━━━━━ Data extract
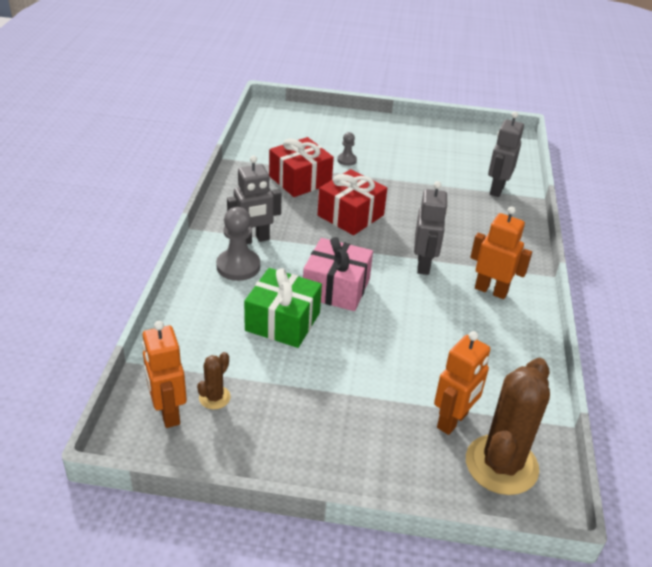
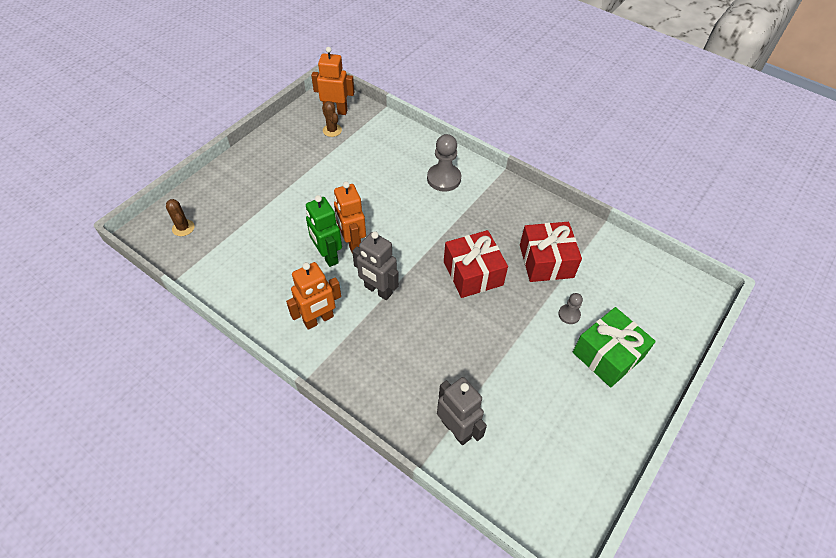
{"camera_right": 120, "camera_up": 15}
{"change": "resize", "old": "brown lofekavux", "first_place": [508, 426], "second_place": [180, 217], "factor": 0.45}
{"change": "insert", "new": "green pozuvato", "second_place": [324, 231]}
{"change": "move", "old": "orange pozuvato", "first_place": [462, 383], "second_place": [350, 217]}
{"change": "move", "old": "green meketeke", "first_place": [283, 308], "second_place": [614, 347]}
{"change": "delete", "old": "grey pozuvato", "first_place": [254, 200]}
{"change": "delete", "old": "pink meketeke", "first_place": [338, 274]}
━━━━━━━━━━
§ **Exercise prompt**
Reproduce all the entries above exactly. Include no images.

§ **Answer box**
{"camera_right": 120, "camera_up": 15}
{"change": "resize", "old": "brown lofekavux", "first_place": [508, 426], "second_place": [180, 217], "factor": 0.45}
{"change": "insert", "new": "green pozuvato", "second_place": [324, 231]}
{"change": "move", "old": "orange pozuvato", "first_place": [462, 383], "second_place": [350, 217]}
{"change": "move", "old": "green meketeke", "first_place": [283, 308], "second_place": [614, 347]}
{"change": "delete", "old": "grey pozuvato", "first_place": [254, 200]}
{"change": "delete", "old": "pink meketeke", "first_place": [338, 274]}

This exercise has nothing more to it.